* [WHAT TO DO]:
Repeat the records below verbatim, and do not copy their pictures.

[Stored items from a collection]
────

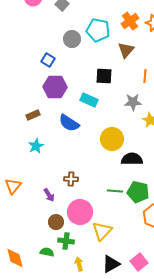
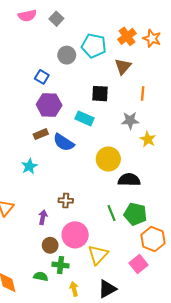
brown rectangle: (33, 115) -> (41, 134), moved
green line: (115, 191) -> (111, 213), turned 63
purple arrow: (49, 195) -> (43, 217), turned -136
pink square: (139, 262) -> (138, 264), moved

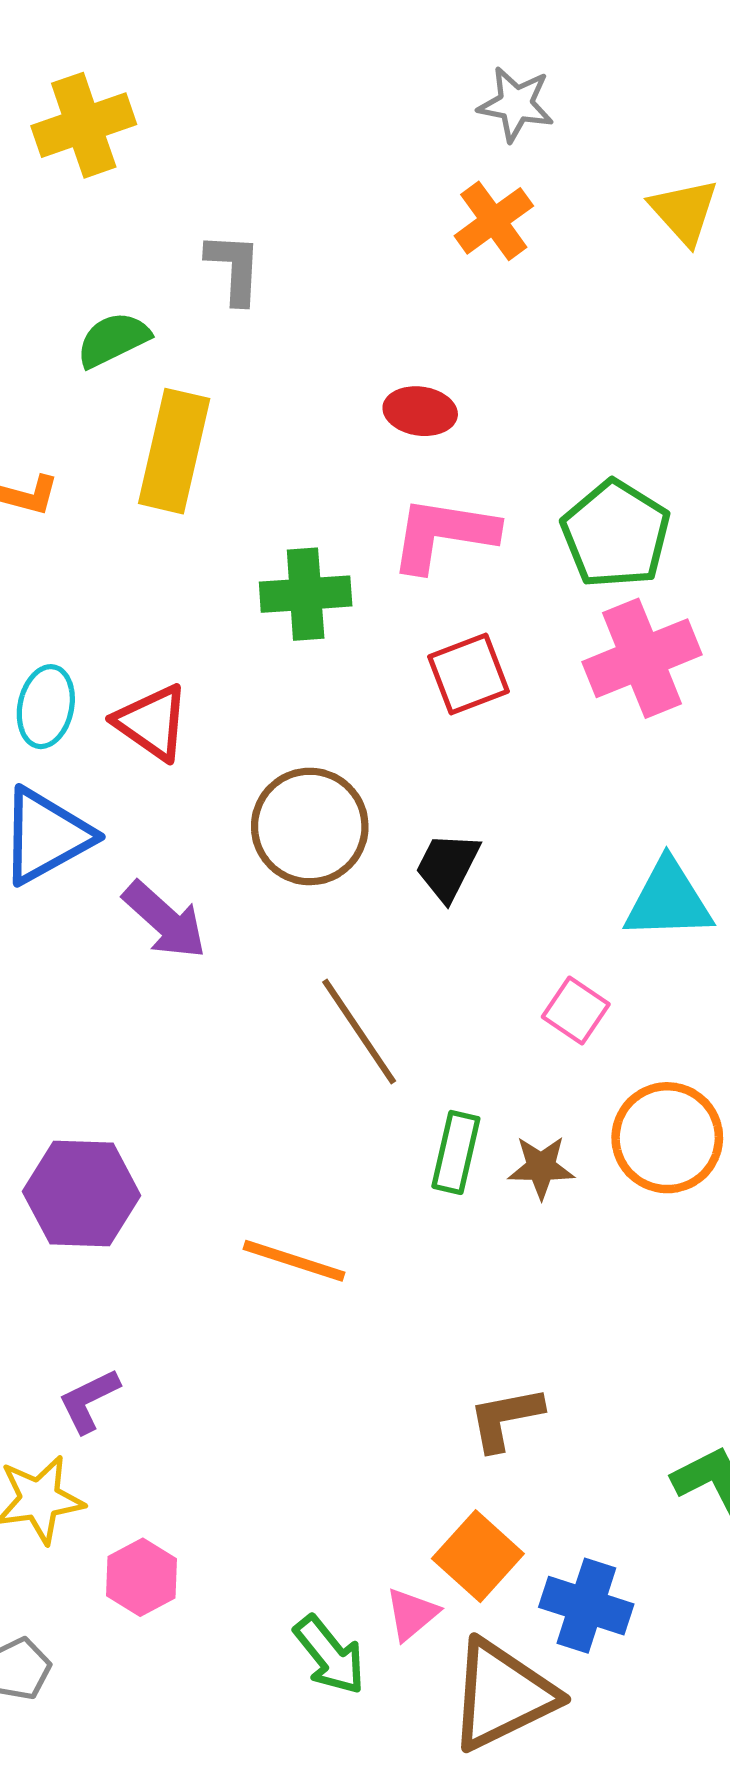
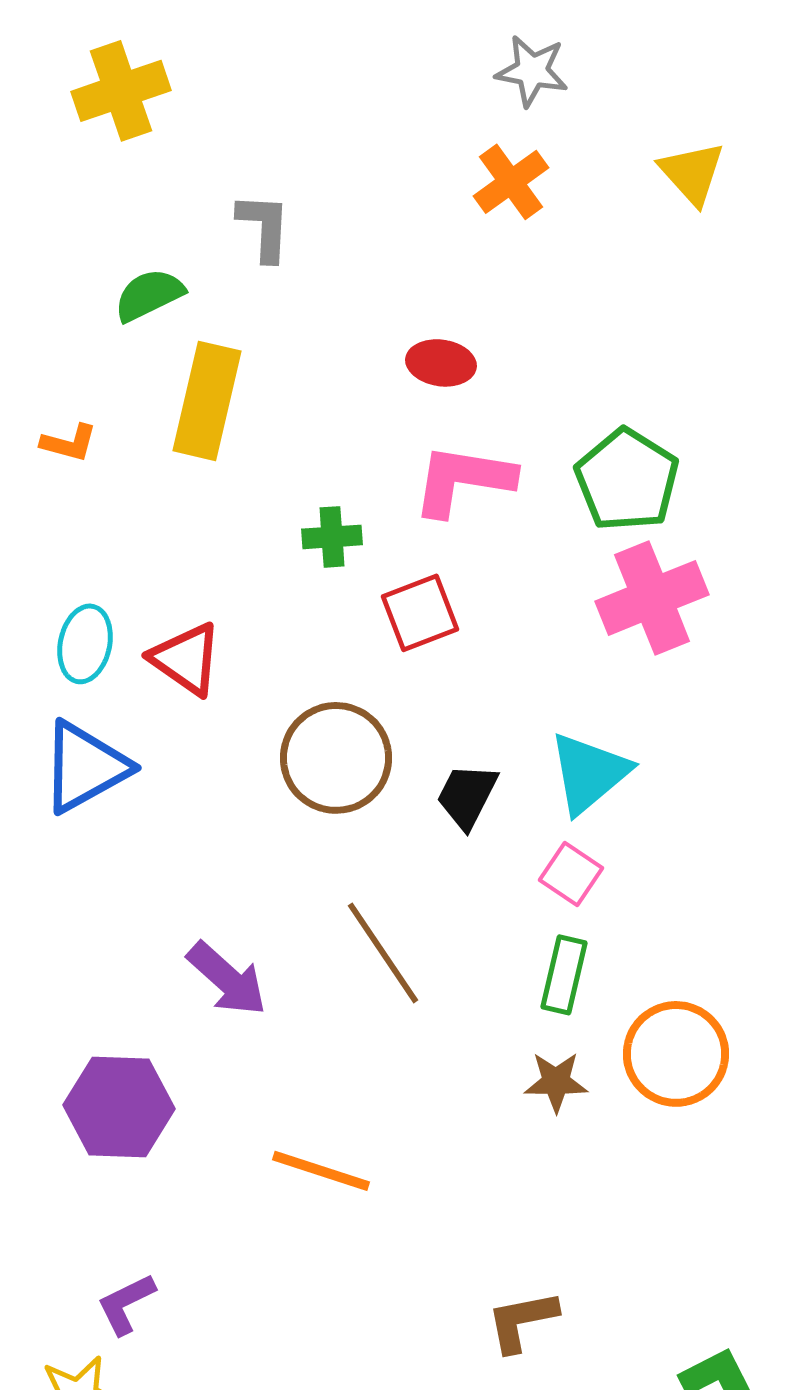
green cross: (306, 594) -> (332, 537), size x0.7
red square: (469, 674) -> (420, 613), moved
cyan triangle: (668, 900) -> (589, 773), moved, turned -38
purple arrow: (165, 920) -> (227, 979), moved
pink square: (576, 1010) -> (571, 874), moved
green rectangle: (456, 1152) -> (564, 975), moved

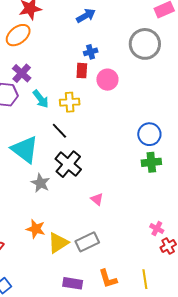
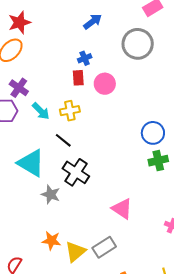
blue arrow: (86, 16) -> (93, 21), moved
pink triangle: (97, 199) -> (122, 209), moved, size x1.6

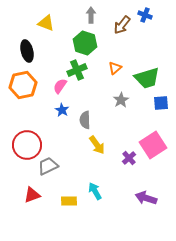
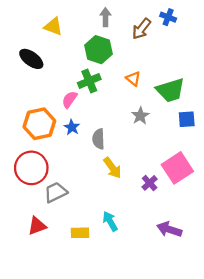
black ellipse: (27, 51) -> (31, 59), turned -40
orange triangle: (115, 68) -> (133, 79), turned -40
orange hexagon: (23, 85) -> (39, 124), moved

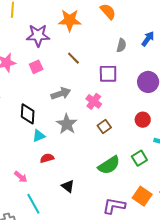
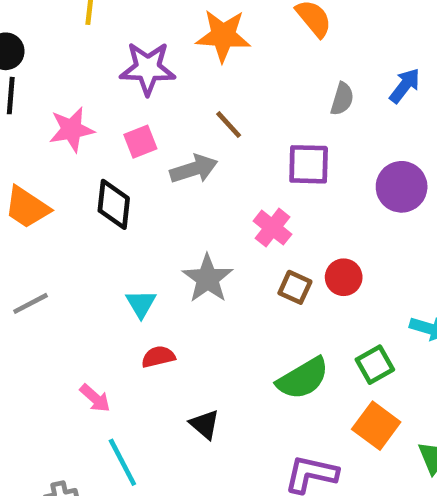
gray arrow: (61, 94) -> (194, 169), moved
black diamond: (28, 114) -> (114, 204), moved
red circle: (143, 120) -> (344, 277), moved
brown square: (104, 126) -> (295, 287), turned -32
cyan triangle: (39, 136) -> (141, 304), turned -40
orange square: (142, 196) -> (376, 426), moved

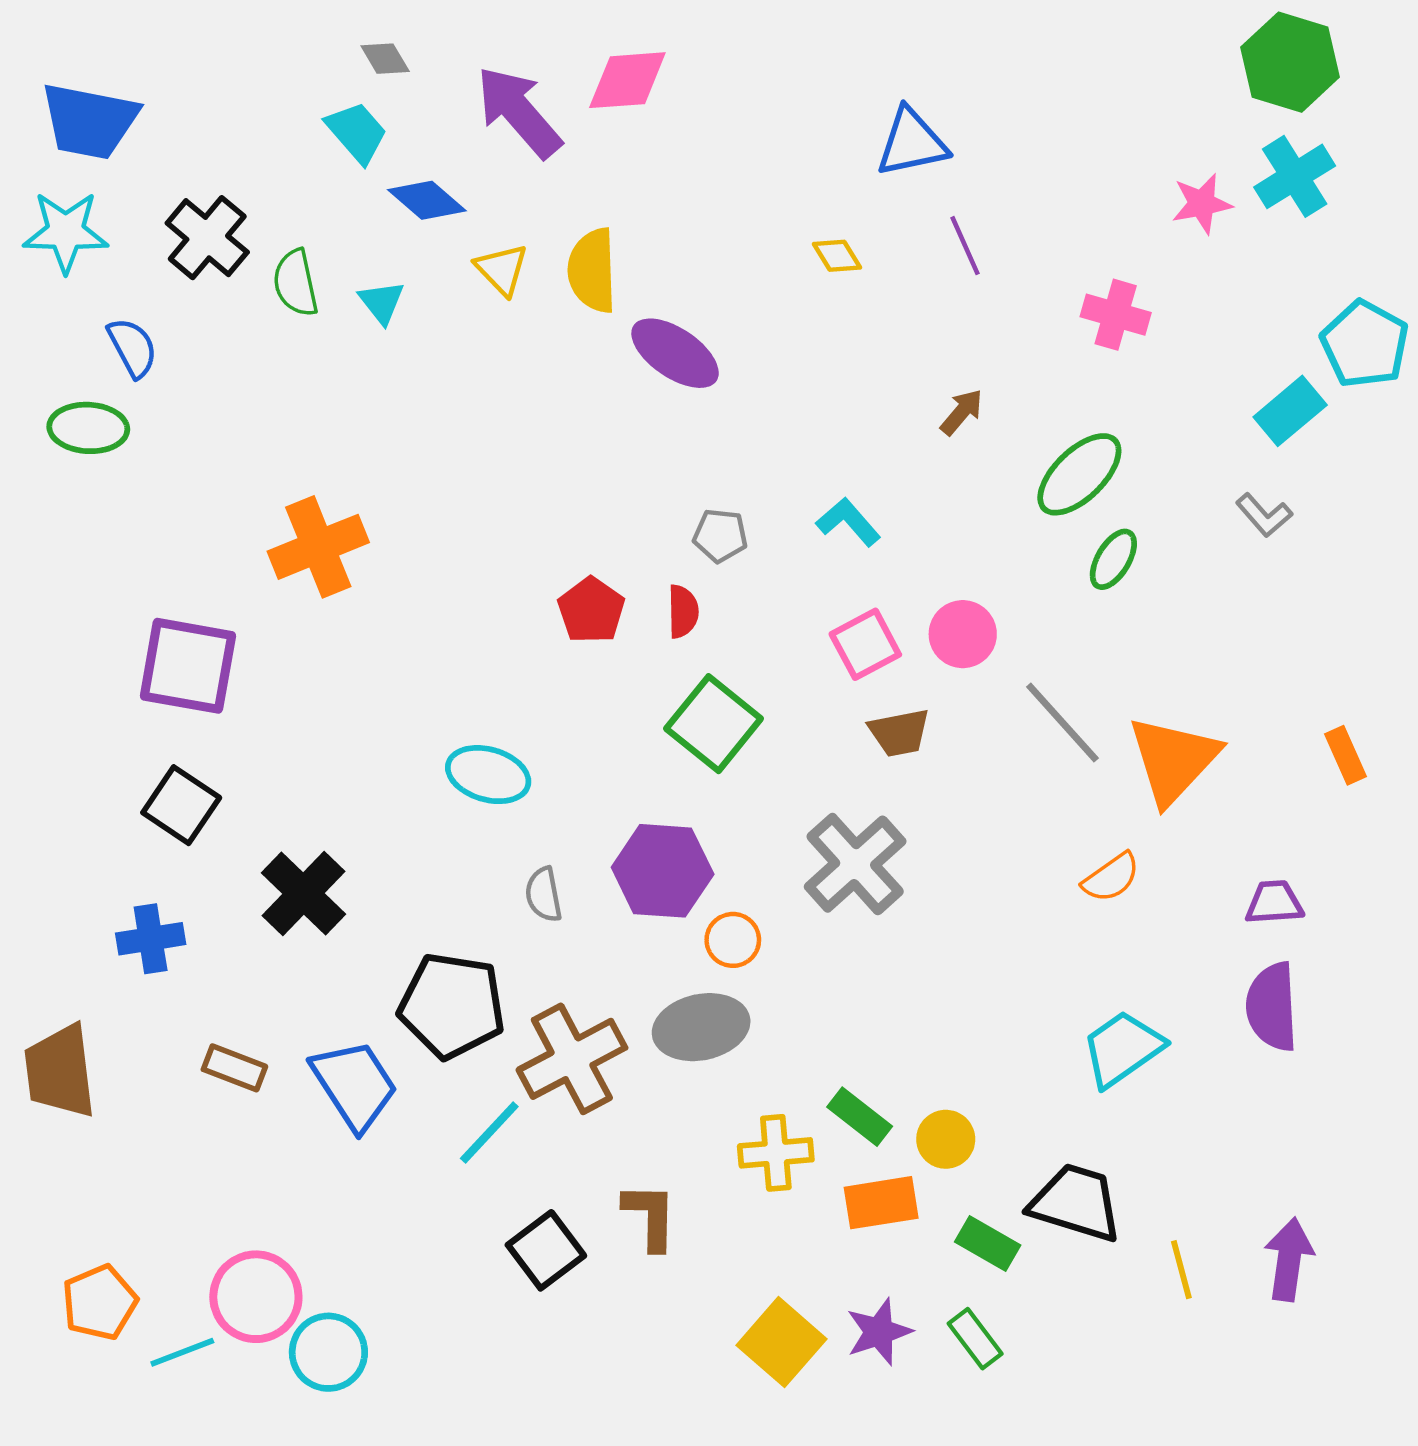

────

* [PROBLEM SOLUTION]:
brown rectangle: (33, 115) -> (41, 134), moved
green line: (115, 191) -> (111, 213), turned 63
purple arrow: (49, 195) -> (43, 217), turned -136
pink square: (139, 262) -> (138, 264), moved

green cross: (306, 594) -> (332, 537), size x0.7
red square: (469, 674) -> (420, 613), moved
cyan triangle: (668, 900) -> (589, 773), moved, turned -38
purple arrow: (165, 920) -> (227, 979), moved
pink square: (576, 1010) -> (571, 874), moved
green rectangle: (456, 1152) -> (564, 975), moved

blue arrow: (86, 16) -> (93, 21), moved
pink triangle: (97, 199) -> (122, 209), moved, size x1.6

black ellipse: (27, 51) -> (31, 59), turned -40
orange triangle: (115, 68) -> (133, 79), turned -40
orange hexagon: (23, 85) -> (39, 124), moved

gray arrow: (61, 94) -> (194, 169), moved
black diamond: (28, 114) -> (114, 204), moved
red circle: (143, 120) -> (344, 277), moved
brown square: (104, 126) -> (295, 287), turned -32
cyan triangle: (39, 136) -> (141, 304), turned -40
orange square: (142, 196) -> (376, 426), moved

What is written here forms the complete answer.